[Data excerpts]
=-=-=

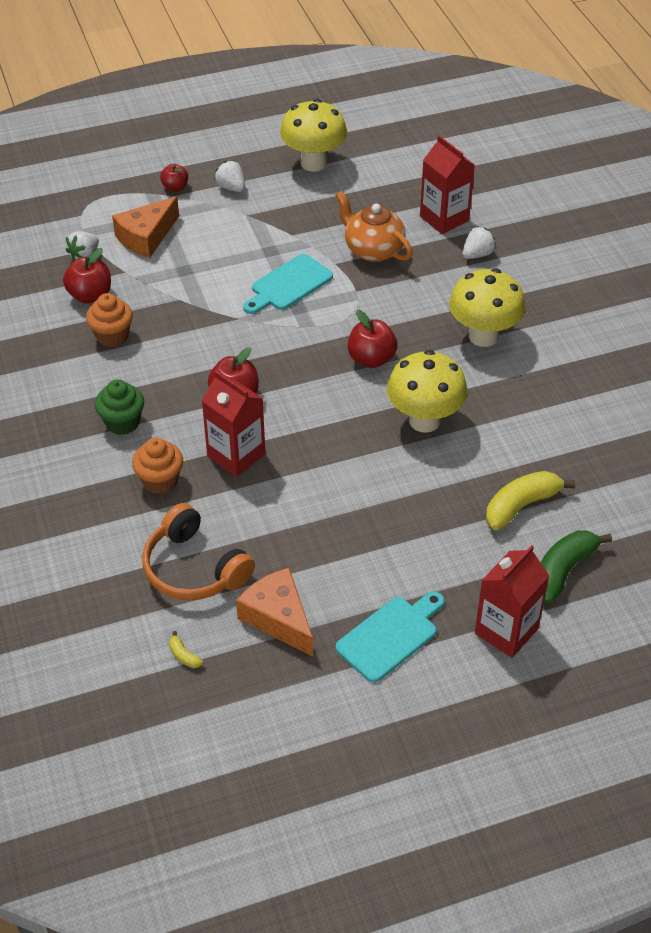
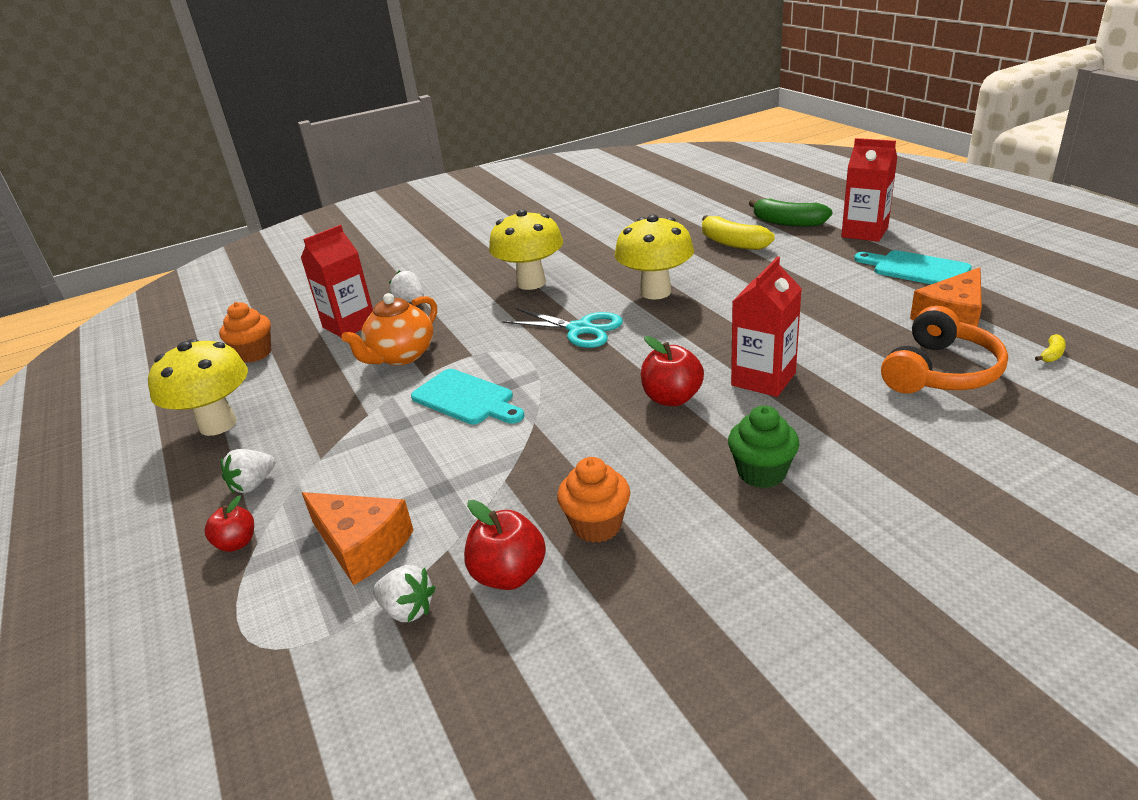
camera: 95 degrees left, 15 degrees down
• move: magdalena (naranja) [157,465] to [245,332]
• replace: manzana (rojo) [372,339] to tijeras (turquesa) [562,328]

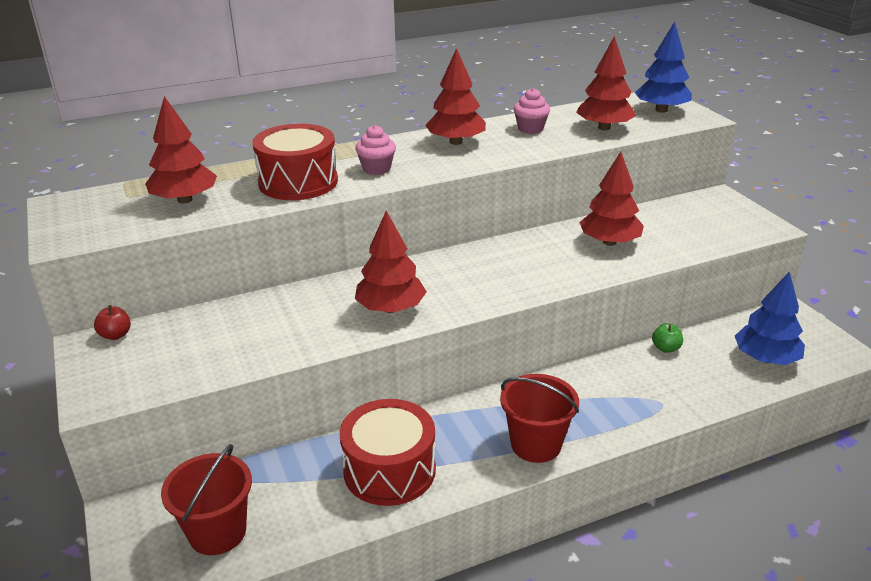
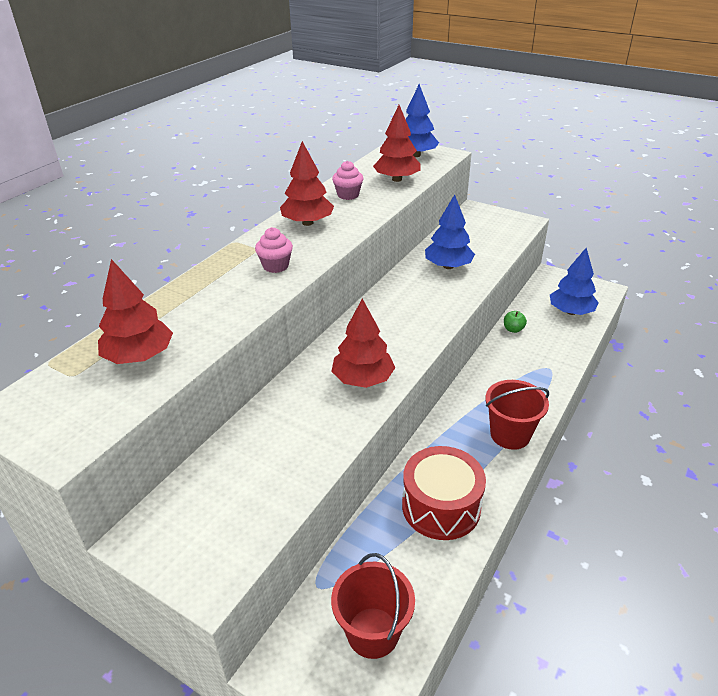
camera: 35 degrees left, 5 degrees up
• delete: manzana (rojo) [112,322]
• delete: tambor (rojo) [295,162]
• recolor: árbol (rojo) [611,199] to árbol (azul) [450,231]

=-=-=

__DIRECTIONS FOR THIS TASK__
Return every line above verbatim, pictures excluded.

__ANSWER FOR THE TASK__
camera: 95 degrees left, 15 degrees down
• move: magdalena (naranja) [157,465] to [245,332]
• replace: manzana (rojo) [372,339] to tijeras (turquesa) [562,328]

camera: 35 degrees left, 5 degrees up
• delete: manzana (rojo) [112,322]
• delete: tambor (rojo) [295,162]
• recolor: árbol (rojo) [611,199] to árbol (azul) [450,231]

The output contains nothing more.